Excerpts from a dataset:
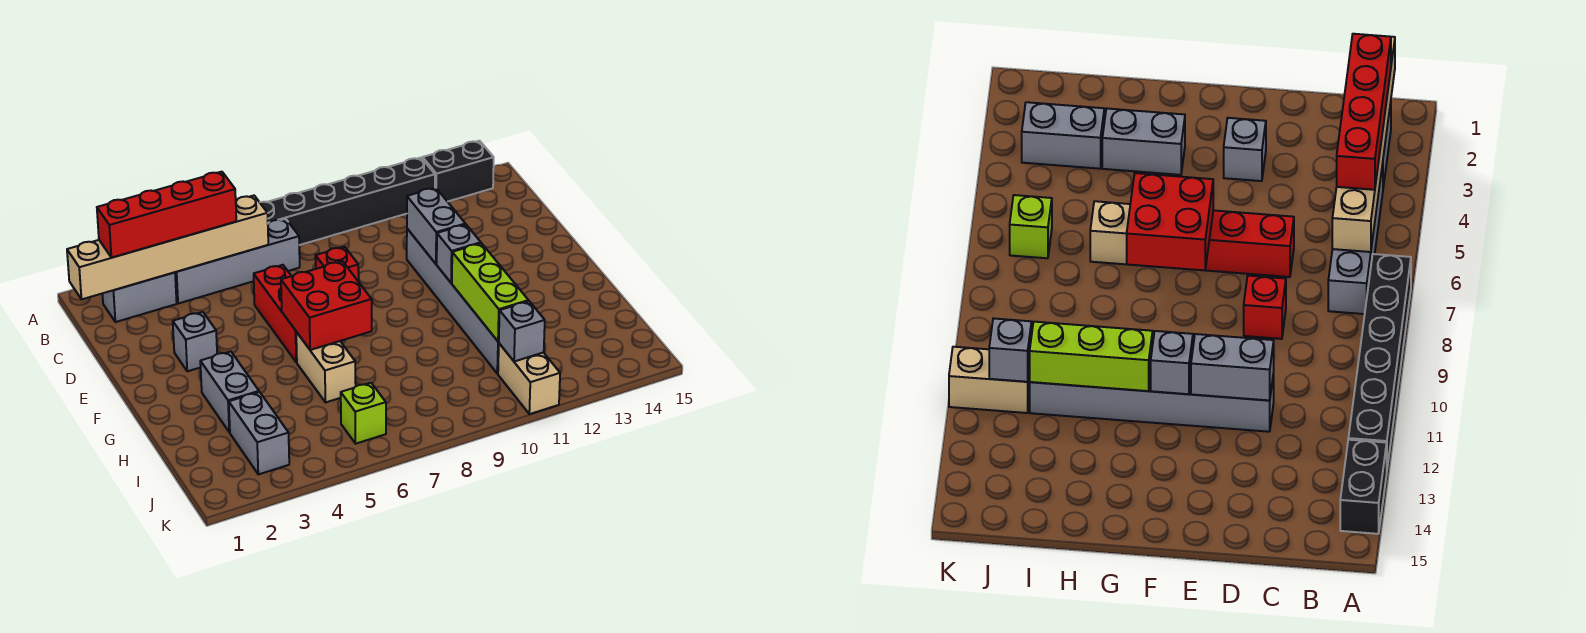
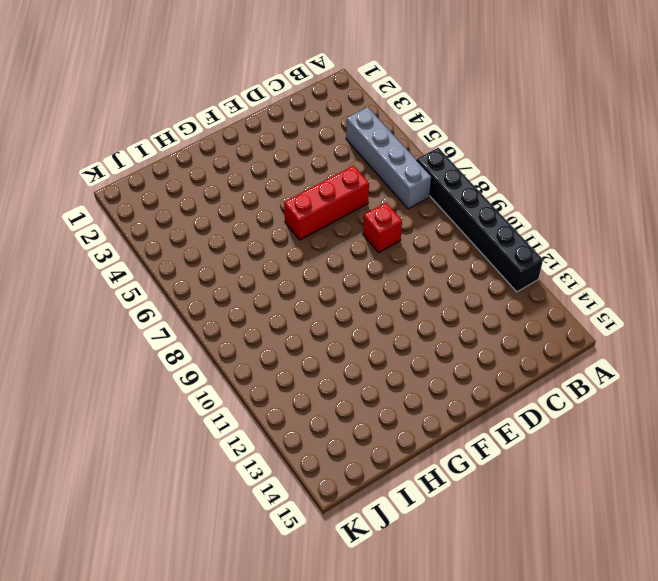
none -> black brick A13:A14 level 1
none -> grey brick B2:B3 level 1
none -> grey brick D11:I11 level 1

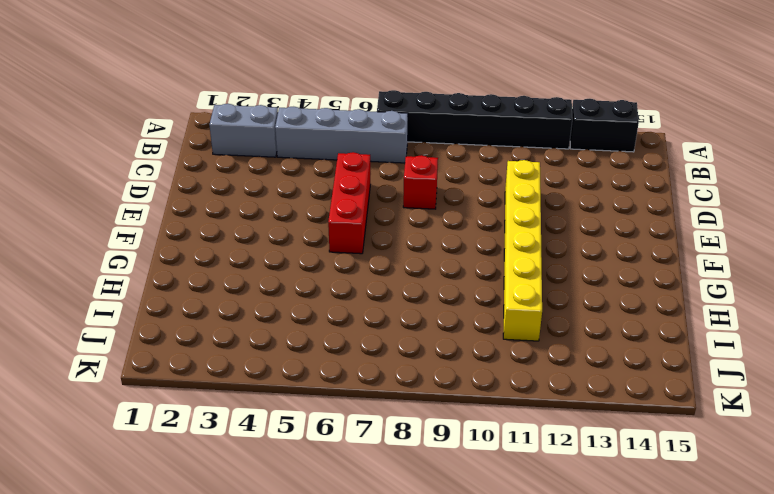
yellow brick D11:I11 level 1 -> grey brick D11:I11 level 1
none -> grey brick E3 level 1
none -> grey brick G3:H3 level 1
none -> tan brick G6:H6 level 1

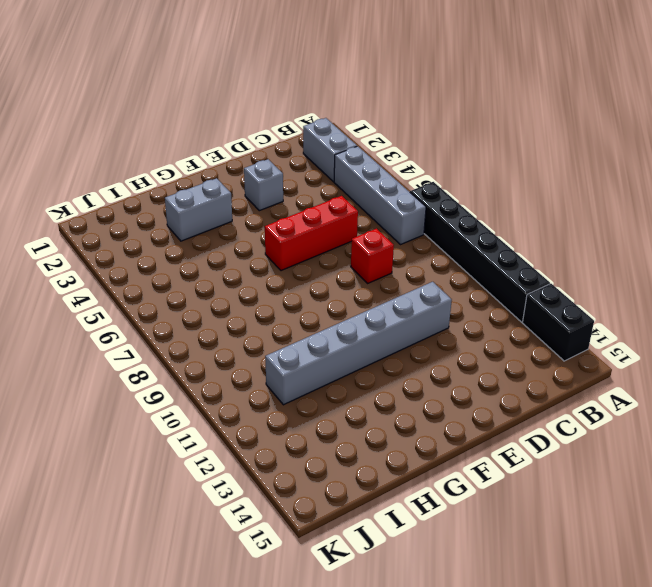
none -> tan brick G6:H6 level 1
none -> grey brick I3:J3 level 1
none -> lime brick J6 level 1

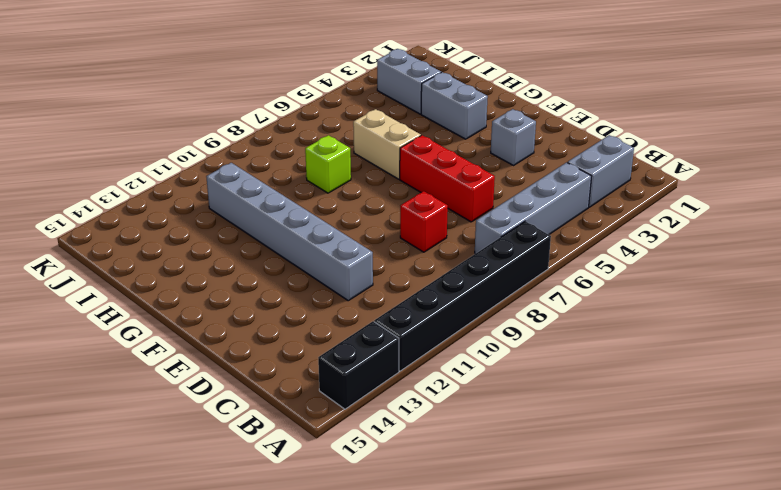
lime brick H8 level 1 -> lime brick J6 level 1
none -> tan brick J11:K11 level 1
none -> tan brick B1:B6 level 2
none -> grey brick D11:E11 level 2

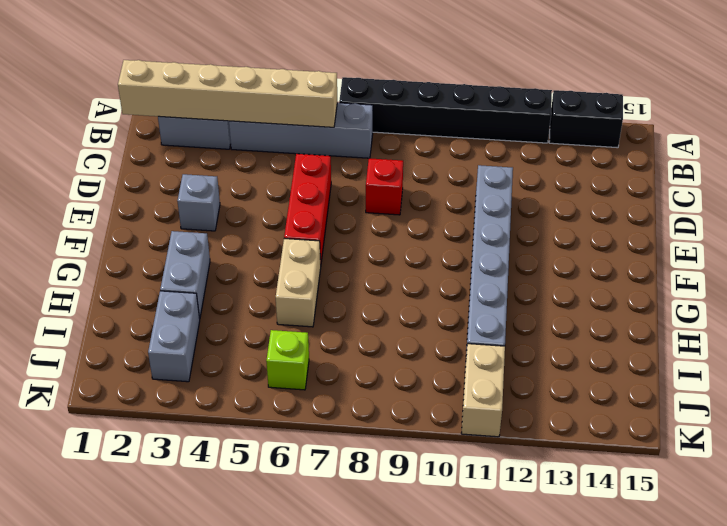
none -> grey brick D11:E11 level 2
none -> red brick F6:G7 level 2
none -> grey brick F11 level 2

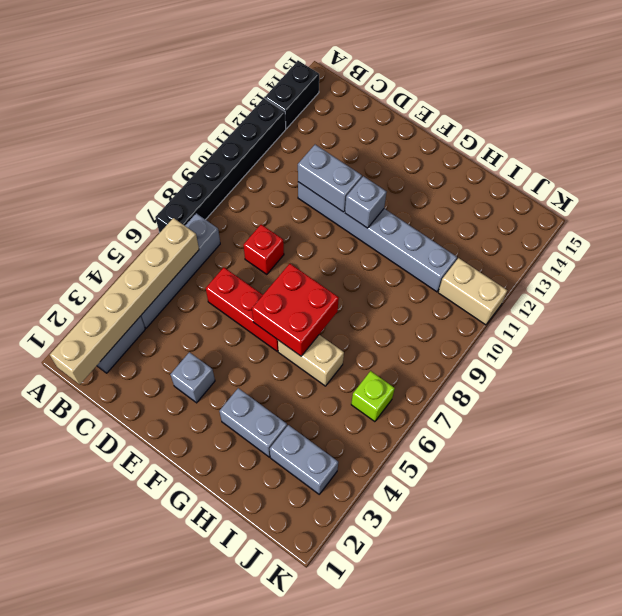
none -> lime brick G11:I11 level 2
none -> grey brick J11 level 2
none -> red brick B2:B5 level 3

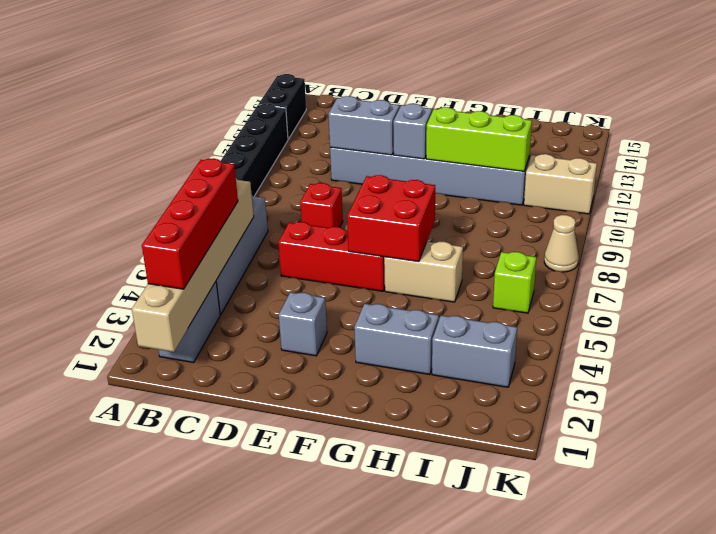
tan cone K8 level 1 -> none
none -> grey brick J11 level 2

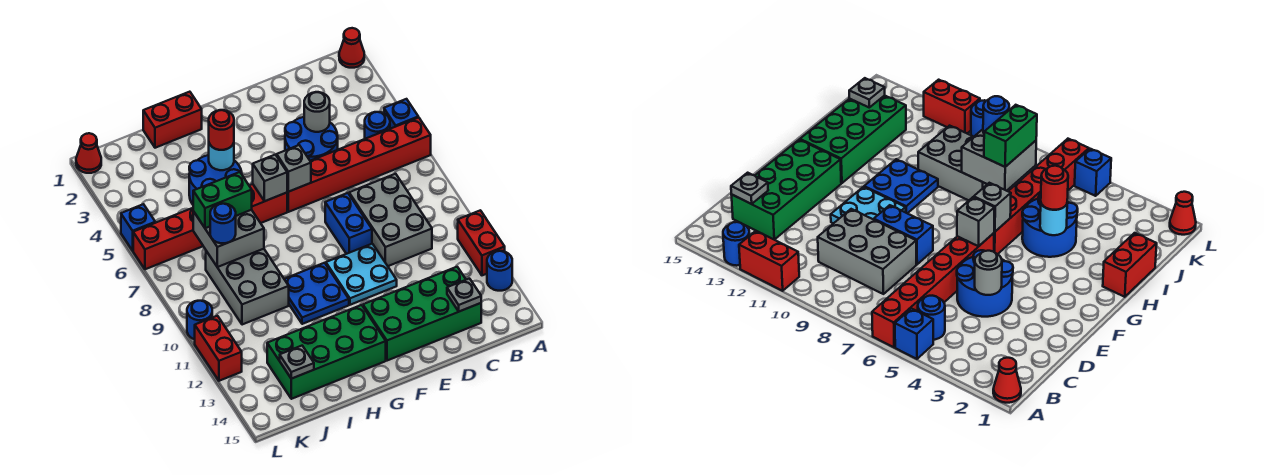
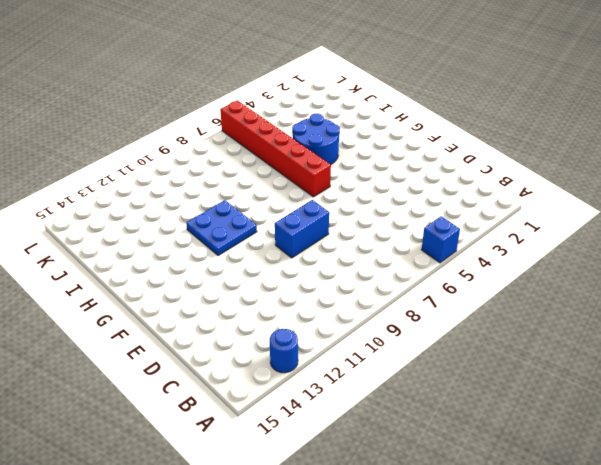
none -> red cone A1 level 1
none -> red brick A6:F6 level 1
none -> red brick A11:A12 level 1
none -> blue round brick B5 level 1

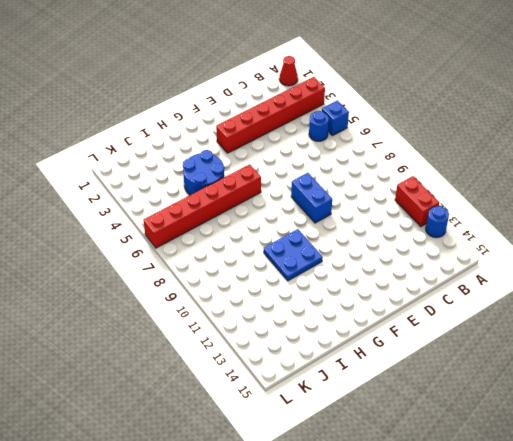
red brick A3:F3 level 1 -> red brick A6:F6 level 1
none -> grey brick C8:D10 level 1
none -> green brick C13:F14 level 1
none -> blue round brick D4:E5 level 1
none -> cyan plate E10:F11 level 1

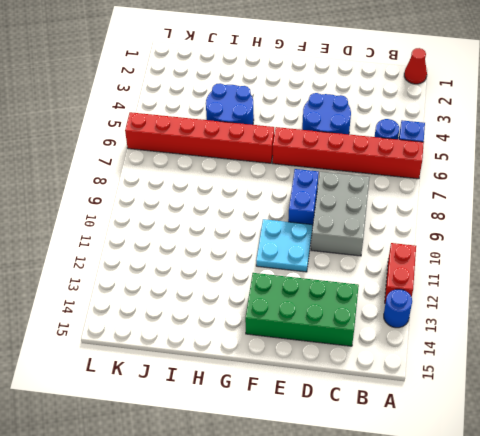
none -> blue plate G10:H11 level 1
none -> green brick G13:J14 level 1
none -> red brick H1:I1 level 1
none -> grey brick I8:J10 level 1

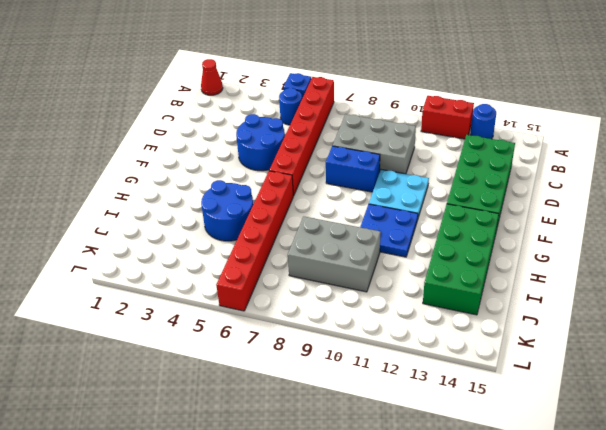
none -> red brick H1:I1 level 1
none -> red cone L1 level 1
none -> blue brick L5 level 1
none -> blue round brick L10 level 1

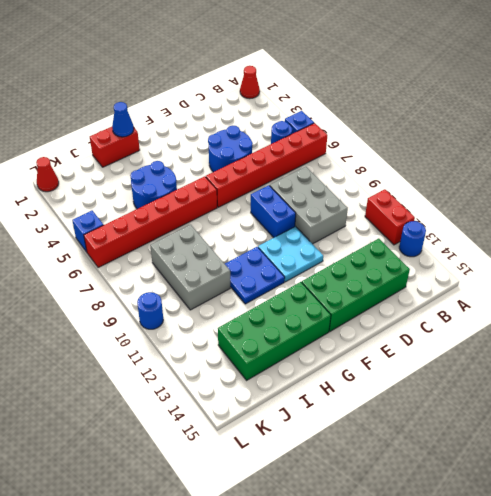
blue cone H1 level 2 -> none
none -> red brick L11:L12 level 1
none -> grey plate C14 level 2
none -> grey round brick D4 level 2
none -> grey brick F6 level 2

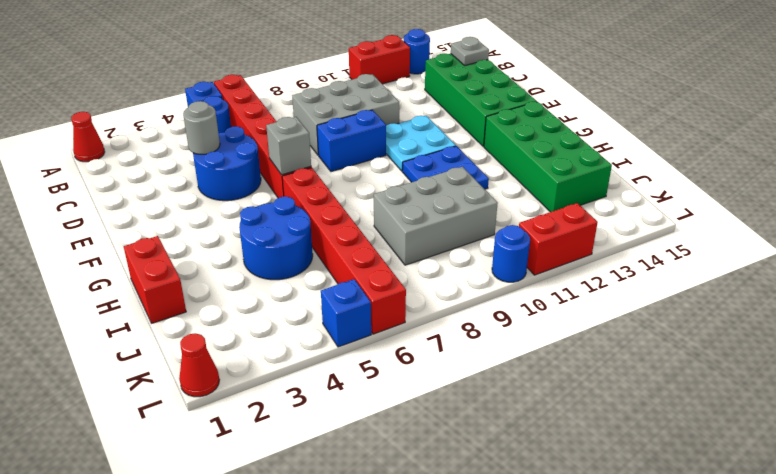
none -> grey brick G6 level 2
none -> cyan round brick H4 level 2
none -> grey brick I7:J8 level 2
none -> grey plate J14 level 2

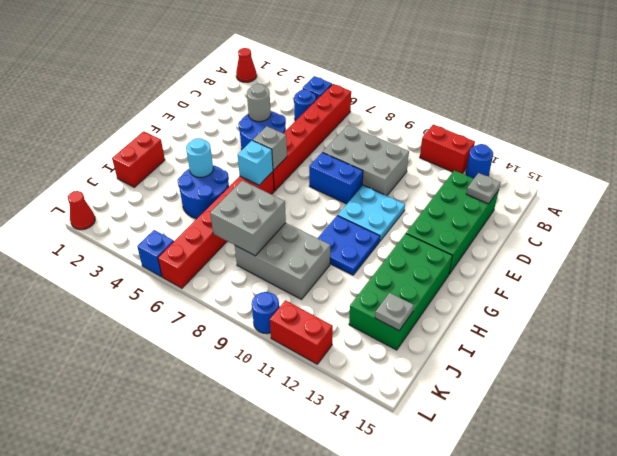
cyan brick G6 level 2 -> grey brick G6 level 2
none -> red round brick H4 level 3
none -> green brick I7:J7 level 3
none -> blue round brick J8 level 3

◆ Directions
Which lines in the data hold the string "round"? Copy each of them.

◆ Response box
none -> blue round brick B5 level 1
none -> blue round brick D4:E5 level 1
none -> blue round brick L10 level 1
none -> grey round brick D4 level 2
none -> cyan round brick H4 level 2
none -> red round brick H4 level 3
none -> blue round brick J8 level 3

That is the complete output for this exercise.